• [What is needed]: Leaving the pictures aside, return all of the data below exactly.

• [The records]:
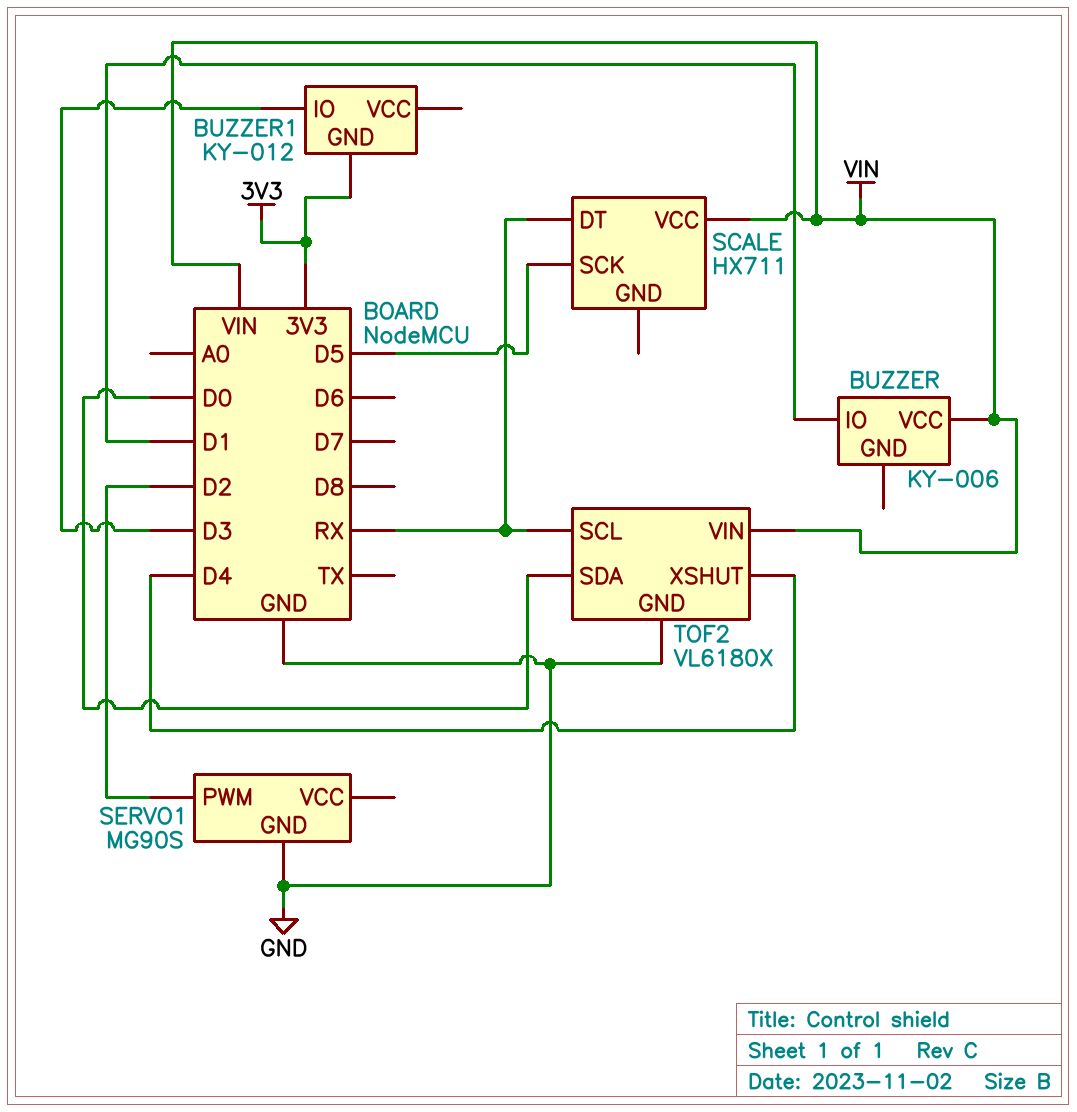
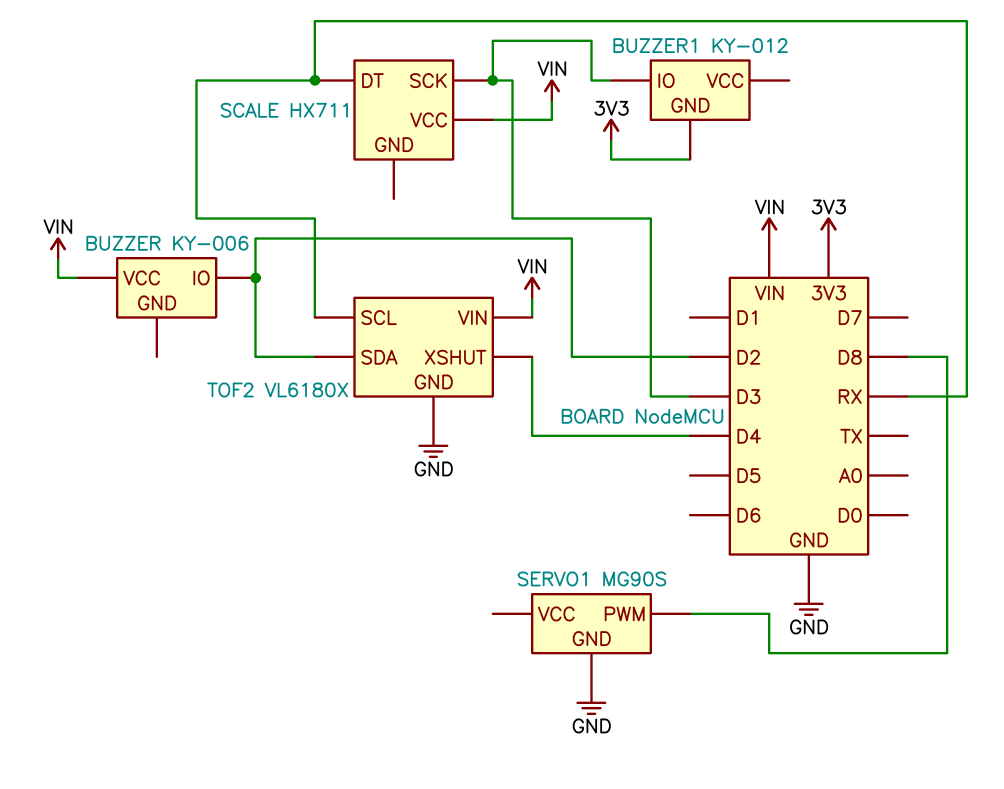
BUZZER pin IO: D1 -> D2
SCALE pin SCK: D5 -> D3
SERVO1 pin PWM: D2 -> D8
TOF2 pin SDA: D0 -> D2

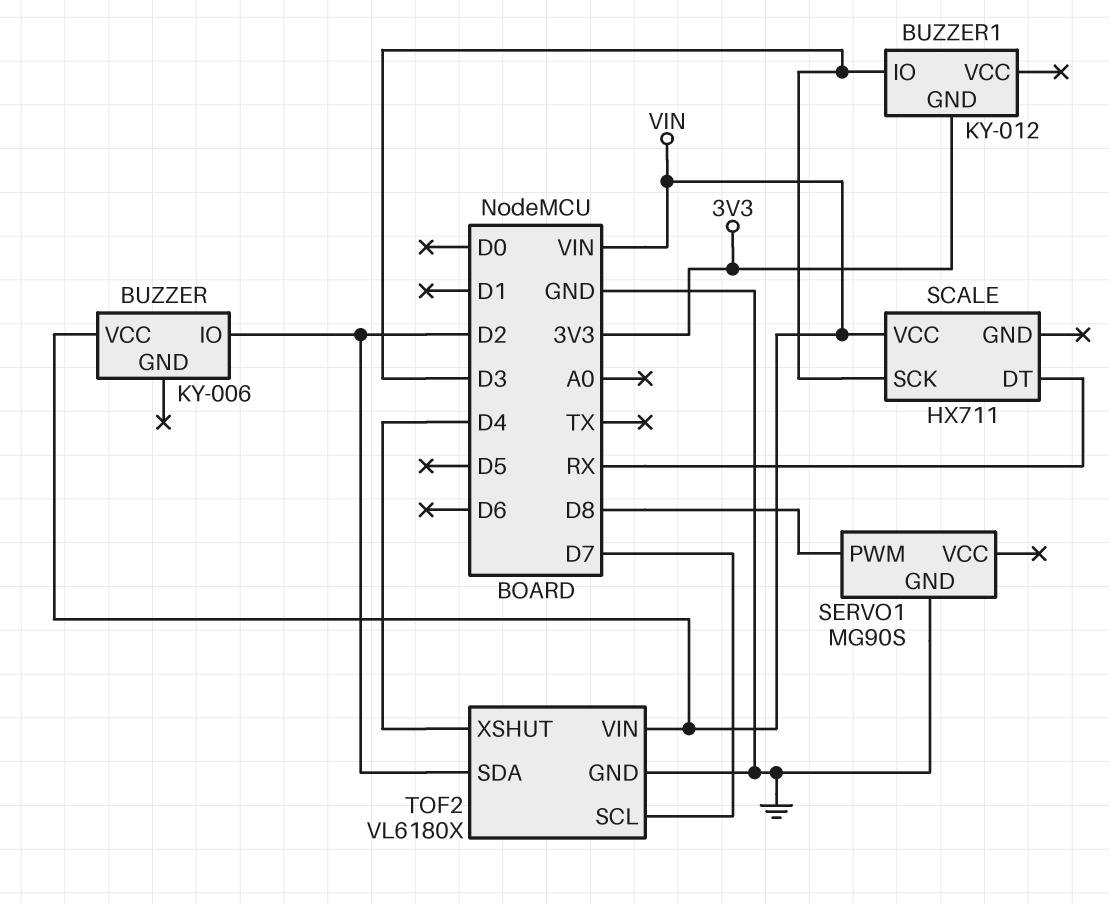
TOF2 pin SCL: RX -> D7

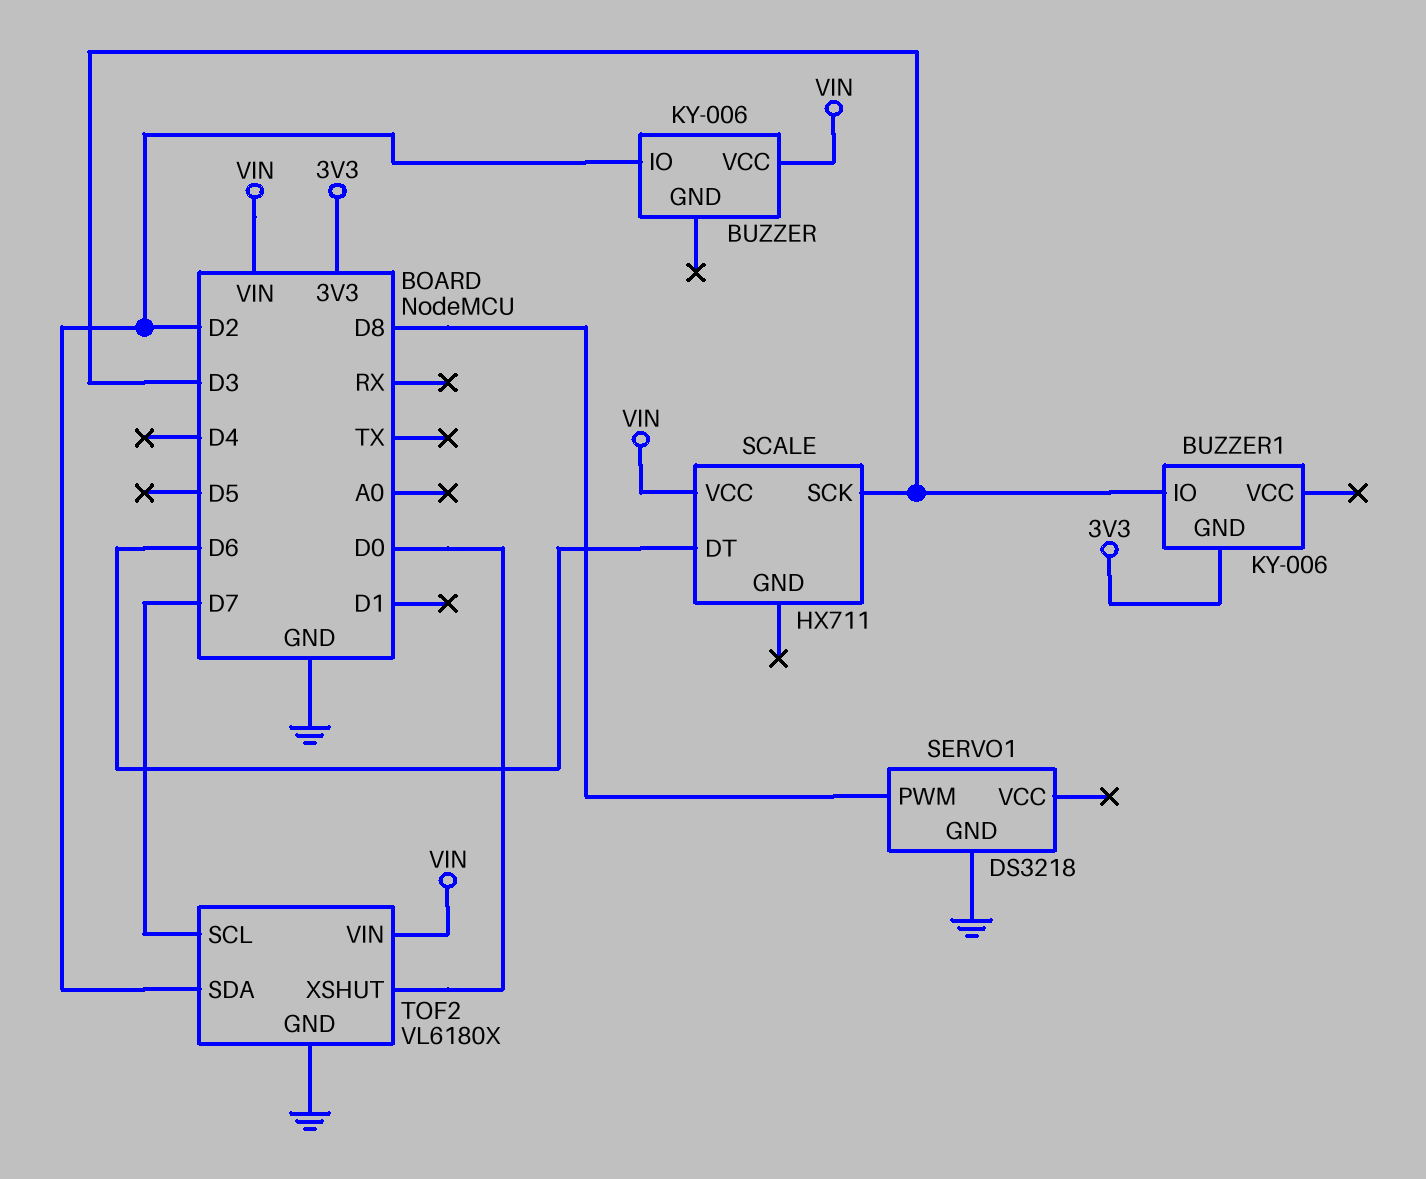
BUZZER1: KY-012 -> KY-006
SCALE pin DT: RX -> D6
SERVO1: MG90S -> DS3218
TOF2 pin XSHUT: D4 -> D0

• [Answer for the task]:
BUZZER pin IO: D1 -> D2
SCALE pin SCK: D5 -> D3
SERVO1 pin PWM: D2 -> D8
TOF2 pin SDA: D0 -> D2

TOF2 pin SCL: RX -> D7

BUZZER1: KY-012 -> KY-006
SCALE pin DT: RX -> D6
SERVO1: MG90S -> DS3218
TOF2 pin XSHUT: D4 -> D0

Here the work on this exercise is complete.